■ What is expected
Transcribe exactly the portion of the listing below that runs from the line containing "(253, 252) = (453, 410): none -> orange spoon" through its last line.

╭─ Given material

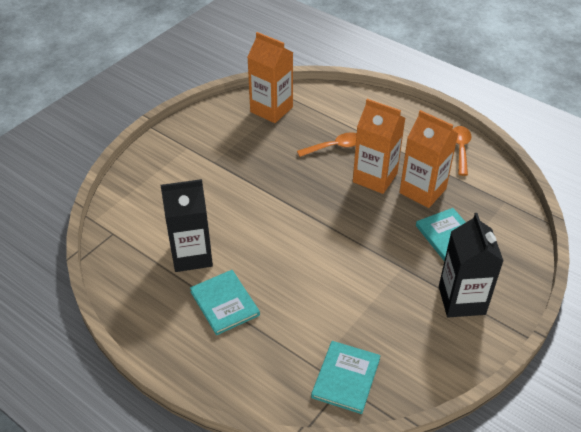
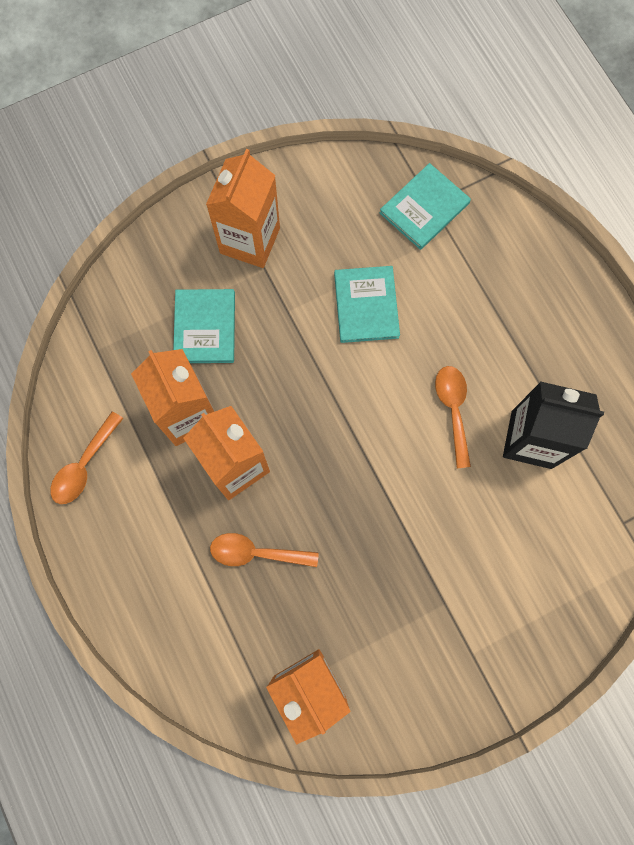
camera: 155 degrees left, 30 degrees up
(224, 303) = (515, 351): turquoise book -> turquoise book (366, 305)
(253, 252) = (453, 410): none -> orange spoon
(461, 300) = (250, 240): black carton -> orange carton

╰─

■ Written solution
(253, 252) = (453, 410): none -> orange spoon
(461, 300) = (250, 240): black carton -> orange carton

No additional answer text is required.